→ **Required action**:
Look through the data below and return each line where "purple" appears.

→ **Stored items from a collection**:
================

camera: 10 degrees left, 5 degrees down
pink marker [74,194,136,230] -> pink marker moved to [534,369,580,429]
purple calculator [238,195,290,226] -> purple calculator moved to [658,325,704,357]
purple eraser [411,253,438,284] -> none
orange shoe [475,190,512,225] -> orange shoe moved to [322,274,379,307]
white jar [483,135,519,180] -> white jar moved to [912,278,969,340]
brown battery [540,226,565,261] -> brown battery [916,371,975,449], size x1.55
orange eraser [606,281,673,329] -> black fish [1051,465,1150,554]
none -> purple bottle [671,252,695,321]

================

→ **Task response**:
purple calculator [238,195,290,226] -> purple calculator moved to [658,325,704,357]
purple eraser [411,253,438,284] -> none
none -> purple bottle [671,252,695,321]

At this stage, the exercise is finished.